Provided records:
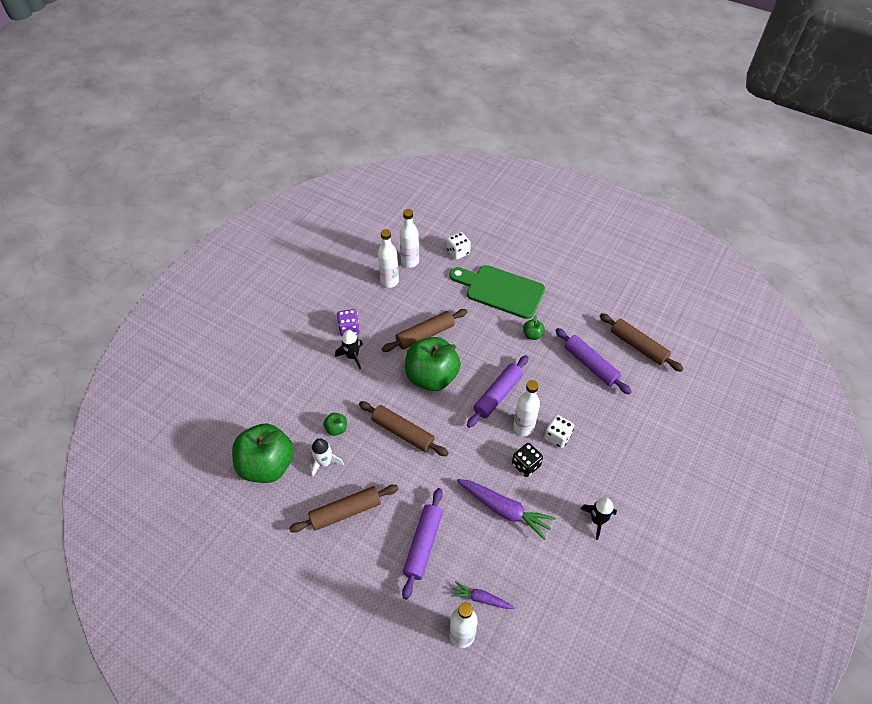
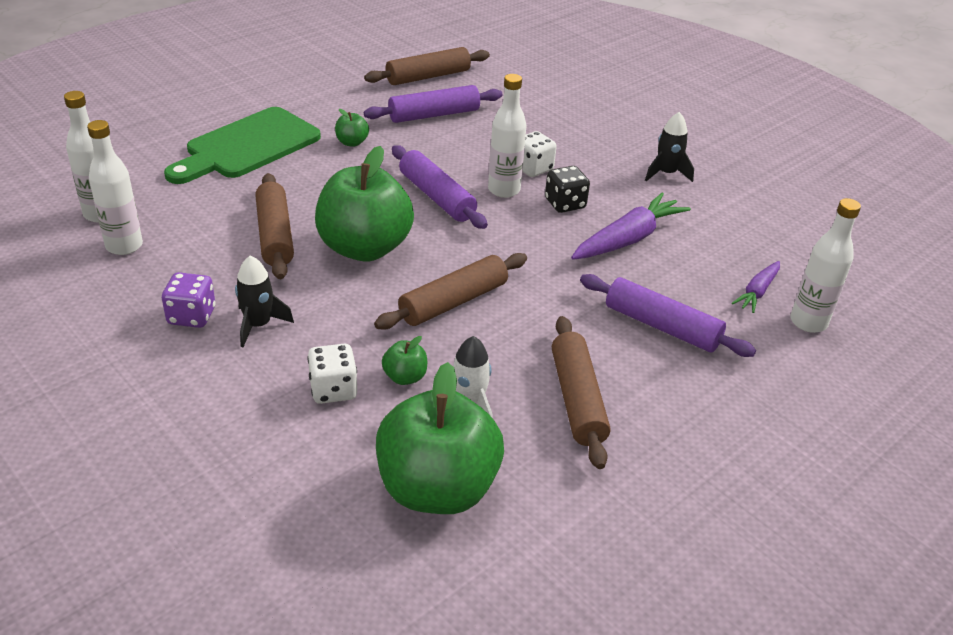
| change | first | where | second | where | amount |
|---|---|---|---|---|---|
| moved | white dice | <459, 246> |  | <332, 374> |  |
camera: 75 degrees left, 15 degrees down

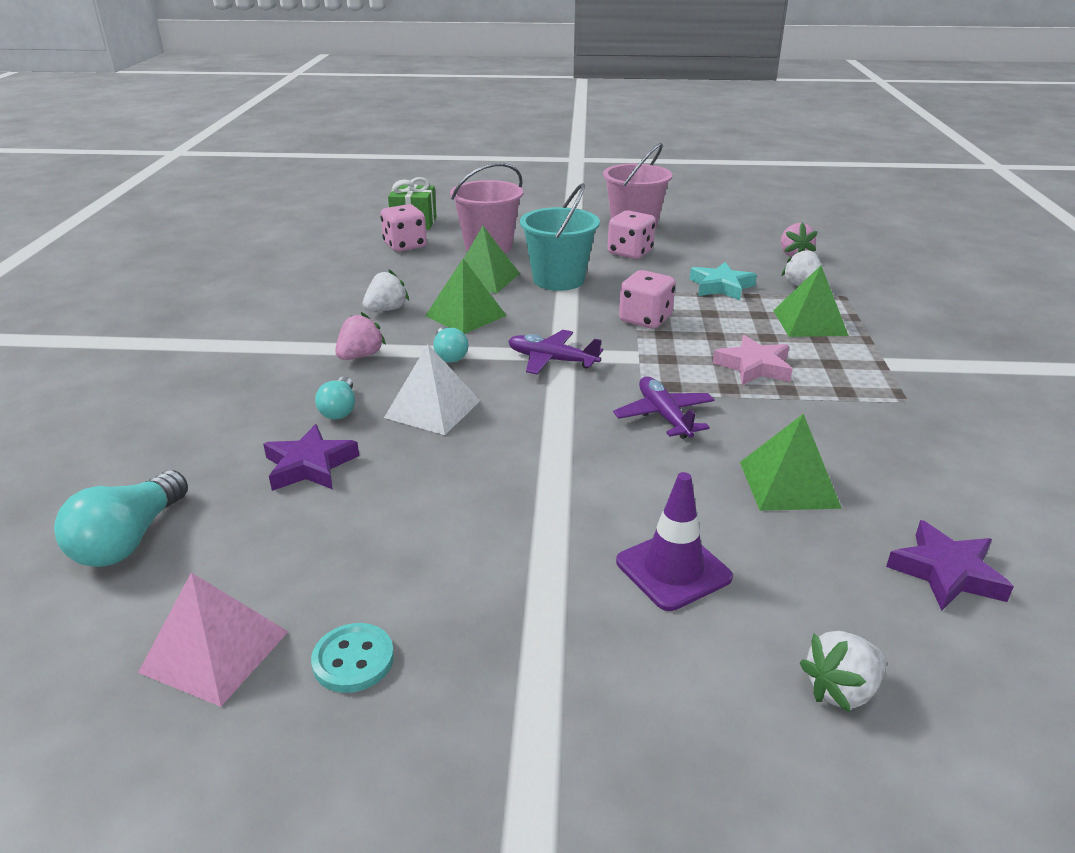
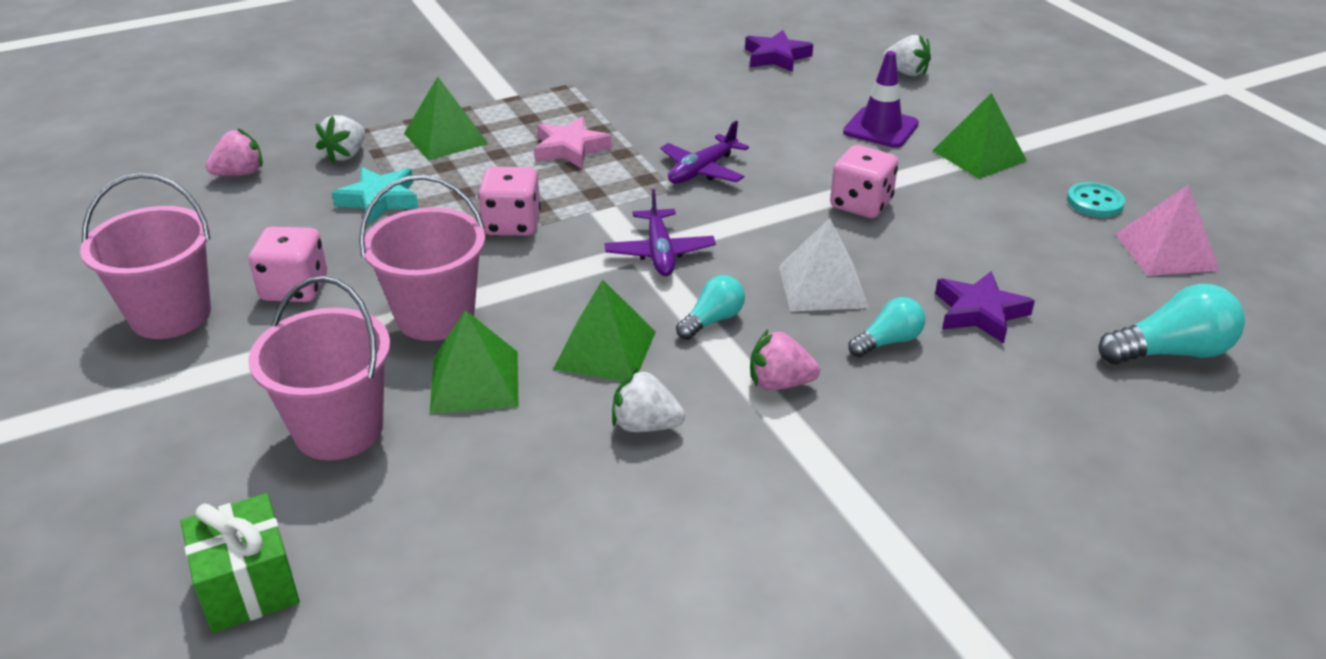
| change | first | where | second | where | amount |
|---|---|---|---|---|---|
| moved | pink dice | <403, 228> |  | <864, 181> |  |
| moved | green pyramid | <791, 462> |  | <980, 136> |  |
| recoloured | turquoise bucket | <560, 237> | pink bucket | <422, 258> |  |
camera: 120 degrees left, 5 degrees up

Description of the task: Output each record above word for word, leaving out images.

Exercise result:
| change | first | where | second | where | amount |
|---|---|---|---|---|---|
| moved | white dice | <459, 246> |  | <332, 374> |  |
camera: 75 degrees left, 15 degrees down

| change | first | where | second | where | amount |
|---|---|---|---|---|---|
| moved | pink dice | <403, 228> |  | <864, 181> |  |
| moved | green pyramid | <791, 462> |  | <980, 136> |  |
| recoloured | turquoise bucket | <560, 237> | pink bucket | <422, 258> |  |
camera: 120 degrees left, 5 degrees up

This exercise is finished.